Material provided START

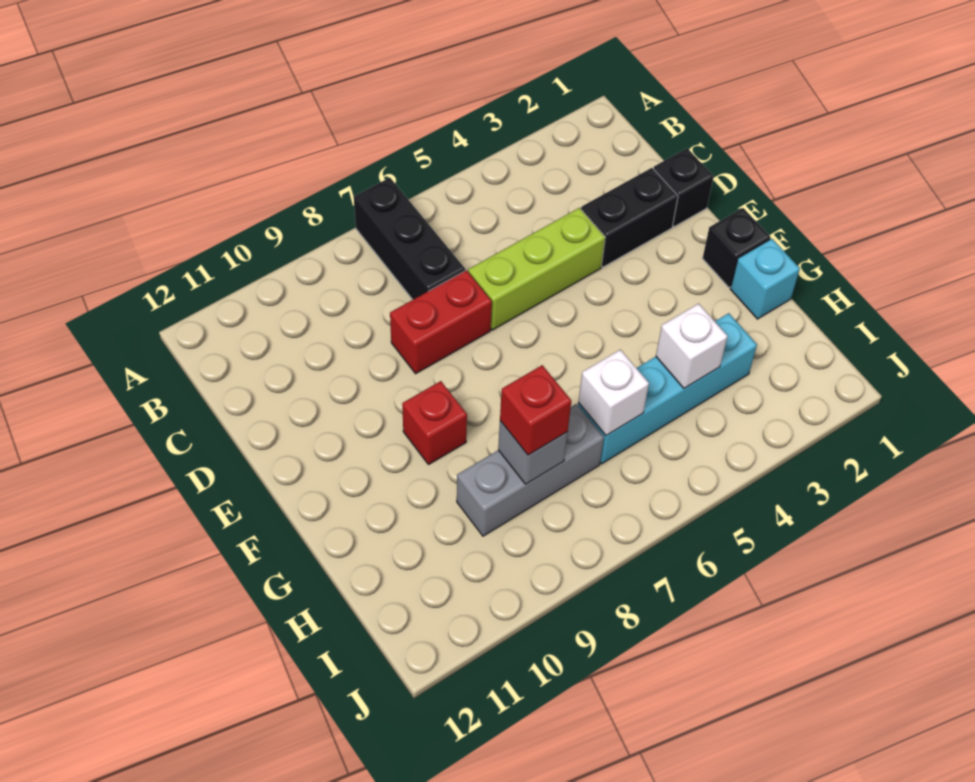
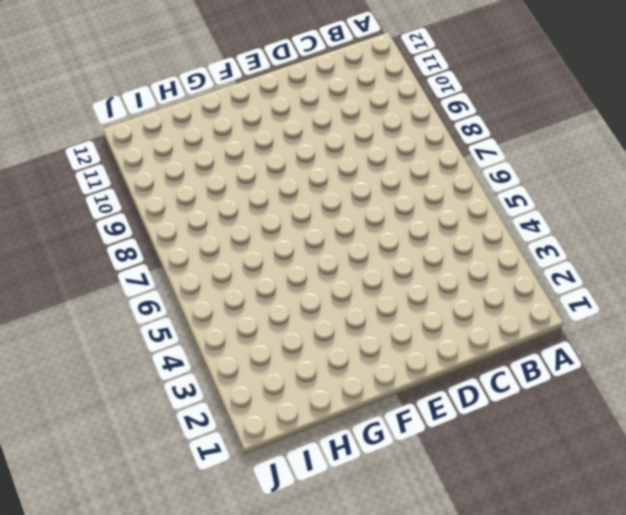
none -> black 1x3 brick [354,178,465,300]
none -> black 1x1 brick [653,148,714,227]
none -> black 1x2 brick [581,168,678,267]

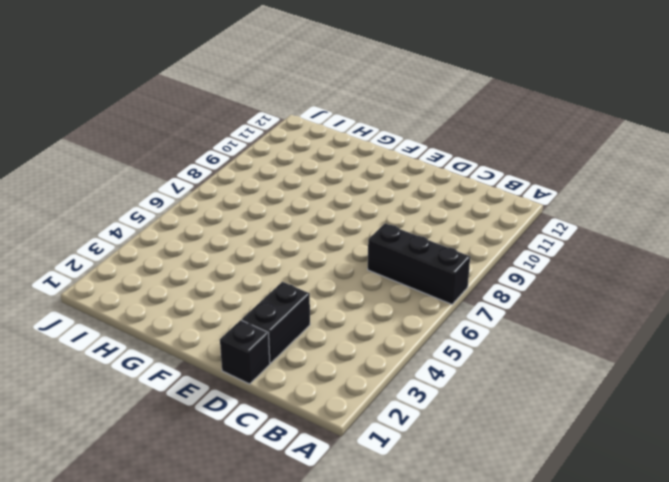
none -> lime 1x3 brick [468,208,605,330]
none -> red 1x2 brick [390,270,492,374]
none -> black 1x1 brick [703,208,770,288]

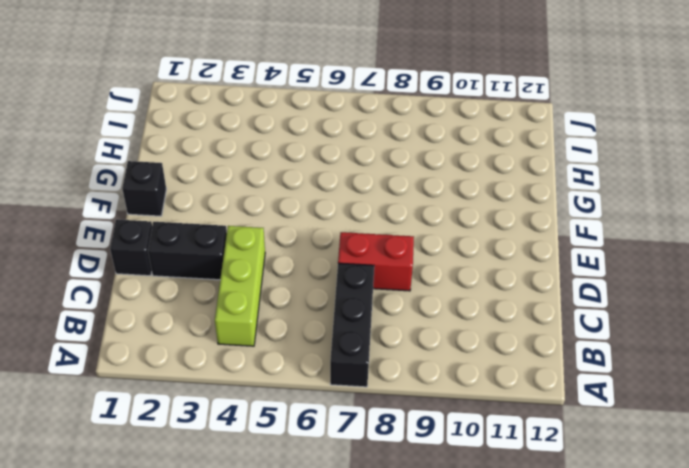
lime 1x3 brick [215,226,265,346] -> lime 1x3 brick turned to [468,208,605,330]
none -> red 1x1 brick [402,381,467,465]
none -> cyan 1x1 brick [730,239,800,319]
none -> cyan 1x4 brick [578,313,757,464]

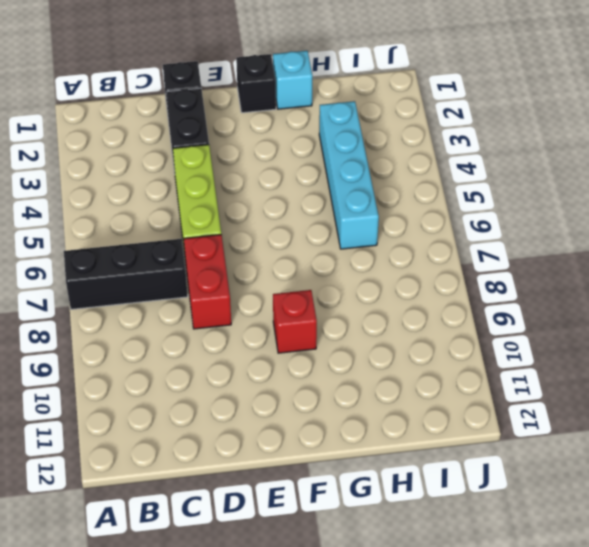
none -> grey 1x3 brick [457,404,604,536]
none -> white 1x1 brick [656,303,728,388]
none -> white 1x1 brick [578,350,649,436]

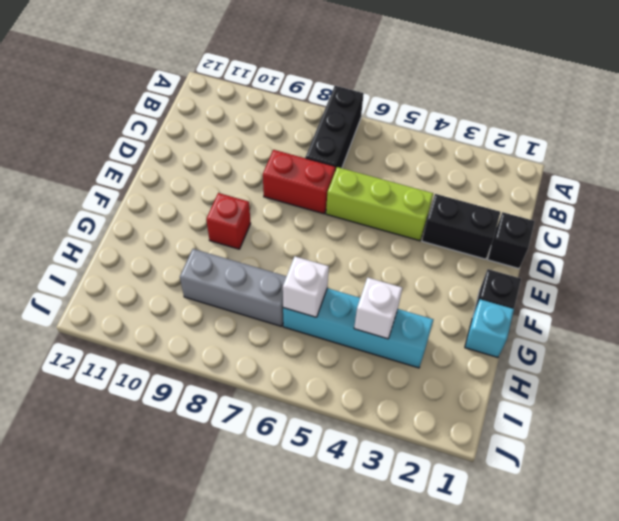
none -> grey 1x1 brick [498,421,568,484]
none -> red 1x1 brick [500,365,571,455]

Material provided END

Where the line holding "none -> grey 1x3 brick [457,404,604,536]" appears, start copying, and continue exactly through the last line of the listing, both ends included, skipping the pictures.

- **Output of the exercise**
none -> grey 1x3 brick [457,404,604,536]
none -> white 1x1 brick [656,303,728,388]
none -> white 1x1 brick [578,350,649,436]

none -> grey 1x1 brick [498,421,568,484]
none -> red 1x1 brick [500,365,571,455]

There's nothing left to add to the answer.